WHAT TO WORK ON: Copy out the items below word for word, everything from the first one down to the line containing "black pentagon: moved 5 px right, 4 px down", with that line included.

(Dataset excerpts)
|---|

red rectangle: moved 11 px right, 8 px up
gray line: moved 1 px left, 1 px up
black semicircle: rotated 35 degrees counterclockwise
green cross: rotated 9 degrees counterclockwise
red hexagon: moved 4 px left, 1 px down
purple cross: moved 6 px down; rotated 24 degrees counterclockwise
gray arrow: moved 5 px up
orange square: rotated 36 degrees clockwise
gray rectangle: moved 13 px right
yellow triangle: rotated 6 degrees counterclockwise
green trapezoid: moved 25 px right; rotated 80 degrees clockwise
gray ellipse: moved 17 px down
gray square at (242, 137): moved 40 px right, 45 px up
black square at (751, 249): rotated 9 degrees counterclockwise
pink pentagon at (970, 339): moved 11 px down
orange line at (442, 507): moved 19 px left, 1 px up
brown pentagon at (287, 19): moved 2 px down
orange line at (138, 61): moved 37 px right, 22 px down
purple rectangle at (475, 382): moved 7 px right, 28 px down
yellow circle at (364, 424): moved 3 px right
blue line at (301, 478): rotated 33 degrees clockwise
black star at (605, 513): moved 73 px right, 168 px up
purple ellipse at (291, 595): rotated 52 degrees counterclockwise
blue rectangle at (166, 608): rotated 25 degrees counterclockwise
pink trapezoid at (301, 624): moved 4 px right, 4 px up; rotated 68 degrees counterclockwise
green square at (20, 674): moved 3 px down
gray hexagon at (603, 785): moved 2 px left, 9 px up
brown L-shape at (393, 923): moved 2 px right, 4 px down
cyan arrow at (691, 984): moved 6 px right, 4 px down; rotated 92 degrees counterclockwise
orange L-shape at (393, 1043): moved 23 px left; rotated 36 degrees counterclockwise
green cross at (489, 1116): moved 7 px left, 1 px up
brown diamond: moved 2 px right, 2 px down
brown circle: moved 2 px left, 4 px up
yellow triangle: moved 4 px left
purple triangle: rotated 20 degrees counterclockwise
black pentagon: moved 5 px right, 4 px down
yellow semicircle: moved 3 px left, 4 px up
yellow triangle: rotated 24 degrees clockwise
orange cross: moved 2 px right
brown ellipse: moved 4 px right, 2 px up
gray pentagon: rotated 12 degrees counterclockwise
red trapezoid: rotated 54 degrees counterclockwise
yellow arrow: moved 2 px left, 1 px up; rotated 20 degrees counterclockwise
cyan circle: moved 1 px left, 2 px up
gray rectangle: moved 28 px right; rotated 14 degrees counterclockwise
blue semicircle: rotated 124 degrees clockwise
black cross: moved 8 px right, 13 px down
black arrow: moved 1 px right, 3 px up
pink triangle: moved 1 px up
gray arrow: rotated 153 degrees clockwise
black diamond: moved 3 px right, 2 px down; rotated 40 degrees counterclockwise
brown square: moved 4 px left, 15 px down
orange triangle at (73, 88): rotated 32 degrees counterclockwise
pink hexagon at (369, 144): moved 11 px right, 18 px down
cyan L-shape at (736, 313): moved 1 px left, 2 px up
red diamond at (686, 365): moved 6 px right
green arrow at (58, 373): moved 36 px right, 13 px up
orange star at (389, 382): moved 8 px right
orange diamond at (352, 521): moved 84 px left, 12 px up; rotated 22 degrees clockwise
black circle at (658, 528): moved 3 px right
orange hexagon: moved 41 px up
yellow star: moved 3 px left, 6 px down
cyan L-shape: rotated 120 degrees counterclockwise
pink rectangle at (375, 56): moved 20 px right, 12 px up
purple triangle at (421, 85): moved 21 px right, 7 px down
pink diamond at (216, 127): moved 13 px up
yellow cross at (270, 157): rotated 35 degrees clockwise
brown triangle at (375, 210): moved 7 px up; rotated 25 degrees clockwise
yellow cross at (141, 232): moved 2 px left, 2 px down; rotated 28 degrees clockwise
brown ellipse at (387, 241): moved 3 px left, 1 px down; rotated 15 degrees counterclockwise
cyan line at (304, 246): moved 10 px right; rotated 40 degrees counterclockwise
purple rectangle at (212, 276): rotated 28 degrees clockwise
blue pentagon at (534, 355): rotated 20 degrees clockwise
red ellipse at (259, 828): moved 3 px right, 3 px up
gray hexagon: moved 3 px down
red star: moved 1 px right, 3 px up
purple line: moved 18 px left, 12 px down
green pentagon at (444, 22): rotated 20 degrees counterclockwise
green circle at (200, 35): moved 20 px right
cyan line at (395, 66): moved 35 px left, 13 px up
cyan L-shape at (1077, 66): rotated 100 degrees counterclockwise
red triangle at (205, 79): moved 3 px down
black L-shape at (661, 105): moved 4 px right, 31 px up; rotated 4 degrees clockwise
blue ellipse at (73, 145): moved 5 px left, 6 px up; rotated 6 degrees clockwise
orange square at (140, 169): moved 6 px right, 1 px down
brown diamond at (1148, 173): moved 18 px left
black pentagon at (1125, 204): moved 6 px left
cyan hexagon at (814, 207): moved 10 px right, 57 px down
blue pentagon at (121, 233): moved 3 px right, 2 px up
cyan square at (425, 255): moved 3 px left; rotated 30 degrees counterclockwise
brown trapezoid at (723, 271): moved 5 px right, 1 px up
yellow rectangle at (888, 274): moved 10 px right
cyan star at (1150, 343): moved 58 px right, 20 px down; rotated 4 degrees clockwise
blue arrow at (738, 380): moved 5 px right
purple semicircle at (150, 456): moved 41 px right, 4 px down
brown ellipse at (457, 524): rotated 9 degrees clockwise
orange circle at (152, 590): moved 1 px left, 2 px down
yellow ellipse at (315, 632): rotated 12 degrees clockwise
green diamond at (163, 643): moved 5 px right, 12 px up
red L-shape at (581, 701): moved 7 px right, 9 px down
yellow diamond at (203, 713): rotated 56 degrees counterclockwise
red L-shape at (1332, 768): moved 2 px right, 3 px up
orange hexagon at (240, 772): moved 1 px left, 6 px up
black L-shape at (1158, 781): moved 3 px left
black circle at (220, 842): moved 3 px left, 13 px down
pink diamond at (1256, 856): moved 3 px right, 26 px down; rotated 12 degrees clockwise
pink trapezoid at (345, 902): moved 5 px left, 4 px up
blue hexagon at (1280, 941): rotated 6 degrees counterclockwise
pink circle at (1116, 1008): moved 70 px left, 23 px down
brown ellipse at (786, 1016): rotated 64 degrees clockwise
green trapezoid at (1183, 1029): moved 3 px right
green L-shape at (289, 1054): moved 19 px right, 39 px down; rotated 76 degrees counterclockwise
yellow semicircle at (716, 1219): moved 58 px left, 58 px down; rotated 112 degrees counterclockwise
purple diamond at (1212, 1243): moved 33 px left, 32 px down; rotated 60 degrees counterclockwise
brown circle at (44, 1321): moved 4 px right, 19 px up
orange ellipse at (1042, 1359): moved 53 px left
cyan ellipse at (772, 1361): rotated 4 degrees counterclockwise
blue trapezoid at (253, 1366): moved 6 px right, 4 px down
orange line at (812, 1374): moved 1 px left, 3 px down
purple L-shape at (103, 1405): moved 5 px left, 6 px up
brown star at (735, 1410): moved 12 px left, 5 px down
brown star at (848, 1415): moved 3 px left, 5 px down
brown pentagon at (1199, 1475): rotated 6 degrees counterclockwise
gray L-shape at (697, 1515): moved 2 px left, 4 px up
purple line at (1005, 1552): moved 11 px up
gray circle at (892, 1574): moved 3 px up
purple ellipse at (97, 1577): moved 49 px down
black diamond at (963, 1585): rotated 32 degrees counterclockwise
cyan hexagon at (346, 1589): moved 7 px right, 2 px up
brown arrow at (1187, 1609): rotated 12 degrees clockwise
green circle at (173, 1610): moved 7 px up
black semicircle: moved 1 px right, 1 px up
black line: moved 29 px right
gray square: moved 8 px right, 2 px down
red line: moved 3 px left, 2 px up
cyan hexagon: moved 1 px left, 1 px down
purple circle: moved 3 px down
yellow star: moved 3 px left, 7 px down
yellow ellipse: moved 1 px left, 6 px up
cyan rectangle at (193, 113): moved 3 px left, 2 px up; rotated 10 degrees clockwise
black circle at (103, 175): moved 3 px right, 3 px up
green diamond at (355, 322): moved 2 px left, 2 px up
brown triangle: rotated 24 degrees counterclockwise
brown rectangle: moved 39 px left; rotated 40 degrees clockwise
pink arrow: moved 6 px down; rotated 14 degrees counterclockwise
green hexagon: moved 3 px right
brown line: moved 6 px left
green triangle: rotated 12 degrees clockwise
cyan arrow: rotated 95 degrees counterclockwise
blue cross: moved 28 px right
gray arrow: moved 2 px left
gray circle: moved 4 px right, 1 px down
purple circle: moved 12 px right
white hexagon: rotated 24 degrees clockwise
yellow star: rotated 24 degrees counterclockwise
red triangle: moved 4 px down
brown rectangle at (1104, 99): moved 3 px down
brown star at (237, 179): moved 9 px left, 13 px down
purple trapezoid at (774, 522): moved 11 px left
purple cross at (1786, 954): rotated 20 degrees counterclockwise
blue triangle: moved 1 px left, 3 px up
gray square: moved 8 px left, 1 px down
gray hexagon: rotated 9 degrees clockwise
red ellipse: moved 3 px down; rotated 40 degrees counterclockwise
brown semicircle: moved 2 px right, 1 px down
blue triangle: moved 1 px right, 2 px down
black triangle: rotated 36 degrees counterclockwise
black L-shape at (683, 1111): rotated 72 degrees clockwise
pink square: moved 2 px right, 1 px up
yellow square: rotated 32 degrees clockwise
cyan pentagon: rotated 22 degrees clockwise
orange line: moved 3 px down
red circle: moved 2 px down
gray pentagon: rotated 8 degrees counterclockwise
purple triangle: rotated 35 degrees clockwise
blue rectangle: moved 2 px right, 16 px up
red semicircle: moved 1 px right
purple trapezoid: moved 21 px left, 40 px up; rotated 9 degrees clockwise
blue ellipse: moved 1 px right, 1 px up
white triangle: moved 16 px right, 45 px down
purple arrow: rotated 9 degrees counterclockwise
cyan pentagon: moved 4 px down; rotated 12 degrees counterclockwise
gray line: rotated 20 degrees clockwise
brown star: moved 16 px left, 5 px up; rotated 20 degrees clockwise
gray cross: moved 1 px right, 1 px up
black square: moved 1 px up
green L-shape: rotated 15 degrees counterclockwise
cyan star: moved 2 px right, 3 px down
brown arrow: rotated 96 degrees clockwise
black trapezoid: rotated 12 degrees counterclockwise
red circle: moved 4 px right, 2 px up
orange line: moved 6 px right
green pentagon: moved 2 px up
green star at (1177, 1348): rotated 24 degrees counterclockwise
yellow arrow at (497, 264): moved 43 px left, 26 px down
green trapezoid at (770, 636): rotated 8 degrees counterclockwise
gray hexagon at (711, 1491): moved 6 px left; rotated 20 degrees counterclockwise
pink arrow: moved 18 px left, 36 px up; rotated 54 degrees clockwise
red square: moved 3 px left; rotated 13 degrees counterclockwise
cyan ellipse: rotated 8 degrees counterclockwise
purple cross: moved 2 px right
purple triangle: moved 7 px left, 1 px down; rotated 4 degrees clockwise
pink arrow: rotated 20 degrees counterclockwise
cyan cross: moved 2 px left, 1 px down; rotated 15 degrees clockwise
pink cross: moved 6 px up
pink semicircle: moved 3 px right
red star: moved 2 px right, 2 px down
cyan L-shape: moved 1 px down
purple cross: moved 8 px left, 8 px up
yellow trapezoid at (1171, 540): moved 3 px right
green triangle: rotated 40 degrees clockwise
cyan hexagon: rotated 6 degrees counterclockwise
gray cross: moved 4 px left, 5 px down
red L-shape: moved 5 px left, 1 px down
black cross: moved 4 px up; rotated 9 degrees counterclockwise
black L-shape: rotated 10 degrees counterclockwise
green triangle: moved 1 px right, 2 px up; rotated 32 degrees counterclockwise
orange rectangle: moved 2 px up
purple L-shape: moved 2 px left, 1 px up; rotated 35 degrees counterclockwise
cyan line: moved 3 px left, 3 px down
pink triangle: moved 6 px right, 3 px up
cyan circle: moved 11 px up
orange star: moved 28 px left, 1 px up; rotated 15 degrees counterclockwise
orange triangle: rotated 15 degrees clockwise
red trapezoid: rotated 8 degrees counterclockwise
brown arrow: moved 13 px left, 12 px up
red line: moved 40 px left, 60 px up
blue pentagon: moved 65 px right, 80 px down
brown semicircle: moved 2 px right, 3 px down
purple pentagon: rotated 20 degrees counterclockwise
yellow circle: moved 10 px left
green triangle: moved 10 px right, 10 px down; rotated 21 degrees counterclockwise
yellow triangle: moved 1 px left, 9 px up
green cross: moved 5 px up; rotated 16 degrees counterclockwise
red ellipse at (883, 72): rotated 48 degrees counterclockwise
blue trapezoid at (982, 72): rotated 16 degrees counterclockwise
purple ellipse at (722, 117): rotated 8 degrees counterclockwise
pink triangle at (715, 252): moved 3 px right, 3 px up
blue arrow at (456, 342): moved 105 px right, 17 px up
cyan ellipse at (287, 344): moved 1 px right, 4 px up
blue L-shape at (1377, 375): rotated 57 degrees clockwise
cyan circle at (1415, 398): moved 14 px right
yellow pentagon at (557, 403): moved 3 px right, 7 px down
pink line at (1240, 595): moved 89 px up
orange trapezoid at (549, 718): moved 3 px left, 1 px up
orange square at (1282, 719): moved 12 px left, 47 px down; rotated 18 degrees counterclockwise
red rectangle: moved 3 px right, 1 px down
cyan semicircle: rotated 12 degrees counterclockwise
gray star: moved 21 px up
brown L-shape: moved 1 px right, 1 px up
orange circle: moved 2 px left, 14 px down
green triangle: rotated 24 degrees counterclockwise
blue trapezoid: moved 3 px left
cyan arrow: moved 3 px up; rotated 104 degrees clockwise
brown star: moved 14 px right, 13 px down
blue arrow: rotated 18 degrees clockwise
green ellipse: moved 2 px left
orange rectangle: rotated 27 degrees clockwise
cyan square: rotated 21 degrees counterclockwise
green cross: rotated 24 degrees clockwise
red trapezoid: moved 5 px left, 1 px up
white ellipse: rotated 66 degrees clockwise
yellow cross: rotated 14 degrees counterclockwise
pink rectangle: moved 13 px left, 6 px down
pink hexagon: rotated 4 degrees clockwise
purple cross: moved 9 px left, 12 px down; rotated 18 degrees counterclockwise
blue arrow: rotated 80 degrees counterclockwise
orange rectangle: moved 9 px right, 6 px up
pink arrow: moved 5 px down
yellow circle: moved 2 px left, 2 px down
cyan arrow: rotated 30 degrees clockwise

|---|

COMPLETE RESPONSE:
red rectangle: moved 11 px right, 8 px up
gray line: moved 1 px left, 1 px up
black semicircle: rotated 35 degrees counterclockwise
green cross: rotated 9 degrees counterclockwise
red hexagon: moved 4 px left, 1 px down
purple cross: moved 6 px down; rotated 24 degrees counterclockwise
gray arrow: moved 5 px up
orange square: rotated 36 degrees clockwise
gray rectangle: moved 13 px right
yellow triangle: rotated 6 degrees counterclockwise
green trapezoid: moved 25 px right; rotated 80 degrees clockwise
gray ellipse: moved 17 px down
gray square at (242, 137): moved 40 px right, 45 px up
black square at (751, 249): rotated 9 degrees counterclockwise
pink pentagon at (970, 339): moved 11 px down
orange line at (442, 507): moved 19 px left, 1 px up
brown pentagon at (287, 19): moved 2 px down
orange line at (138, 61): moved 37 px right, 22 px down
purple rectangle at (475, 382): moved 7 px right, 28 px down
yellow circle at (364, 424): moved 3 px right
blue line at (301, 478): rotated 33 degrees clockwise
black star at (605, 513): moved 73 px right, 168 px up
purple ellipse at (291, 595): rotated 52 degrees counterclockwise
blue rectangle at (166, 608): rotated 25 degrees counterclockwise
pink trapezoid at (301, 624): moved 4 px right, 4 px up; rotated 68 degrees counterclockwise
green square at (20, 674): moved 3 px down
gray hexagon at (603, 785): moved 2 px left, 9 px up
brown L-shape at (393, 923): moved 2 px right, 4 px down
cyan arrow at (691, 984): moved 6 px right, 4 px down; rotated 92 degrees counterclockwise
orange L-shape at (393, 1043): moved 23 px left; rotated 36 degrees counterclockwise
green cross at (489, 1116): moved 7 px left, 1 px up
brown diamond: moved 2 px right, 2 px down
brown circle: moved 2 px left, 4 px up
yellow triangle: moved 4 px left
purple triangle: rotated 20 degrees counterclockwise
black pentagon: moved 5 px right, 4 px down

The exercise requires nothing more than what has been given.